- [Work instruction]:
What appears from the first line of the records below through the line containing "telefon/fioletowy (559, 248)" must be reproduced verbatim.

- [Records provided]:
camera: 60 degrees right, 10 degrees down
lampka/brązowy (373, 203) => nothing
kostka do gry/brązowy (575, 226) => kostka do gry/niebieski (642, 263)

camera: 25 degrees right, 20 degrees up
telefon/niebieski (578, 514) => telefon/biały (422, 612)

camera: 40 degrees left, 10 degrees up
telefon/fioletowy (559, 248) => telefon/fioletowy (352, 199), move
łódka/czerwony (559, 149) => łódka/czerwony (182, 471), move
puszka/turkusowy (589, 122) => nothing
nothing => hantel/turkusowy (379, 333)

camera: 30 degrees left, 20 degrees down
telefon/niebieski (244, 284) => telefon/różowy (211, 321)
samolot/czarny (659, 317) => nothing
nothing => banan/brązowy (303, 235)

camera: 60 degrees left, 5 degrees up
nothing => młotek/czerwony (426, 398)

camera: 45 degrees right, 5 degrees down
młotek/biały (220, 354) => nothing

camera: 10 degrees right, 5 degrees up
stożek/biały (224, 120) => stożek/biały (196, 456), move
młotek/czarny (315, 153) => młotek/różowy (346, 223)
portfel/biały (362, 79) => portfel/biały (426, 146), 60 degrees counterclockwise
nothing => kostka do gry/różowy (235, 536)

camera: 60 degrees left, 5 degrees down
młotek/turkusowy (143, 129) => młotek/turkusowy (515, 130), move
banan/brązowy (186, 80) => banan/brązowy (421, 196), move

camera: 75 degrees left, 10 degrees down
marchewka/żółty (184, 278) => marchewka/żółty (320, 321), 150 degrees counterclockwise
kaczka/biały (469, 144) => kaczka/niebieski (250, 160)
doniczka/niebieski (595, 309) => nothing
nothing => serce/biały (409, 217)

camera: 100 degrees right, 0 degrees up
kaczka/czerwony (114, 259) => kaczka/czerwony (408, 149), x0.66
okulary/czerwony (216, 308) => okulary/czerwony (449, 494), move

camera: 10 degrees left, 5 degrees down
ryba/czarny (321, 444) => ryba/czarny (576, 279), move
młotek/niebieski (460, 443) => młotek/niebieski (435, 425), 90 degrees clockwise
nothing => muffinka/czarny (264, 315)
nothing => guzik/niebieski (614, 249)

- [Completed task]:
camera: 60 degrees right, 10 degrees down
lampka/brązowy (373, 203) => nothing
kostka do gry/brązowy (575, 226) => kostka do gry/niebieski (642, 263)

camera: 25 degrees right, 20 degrees up
telefon/niebieski (578, 514) => telefon/biały (422, 612)

camera: 40 degrees left, 10 degrees up
telefon/fioletowy (559, 248) => telefon/fioletowy (352, 199), move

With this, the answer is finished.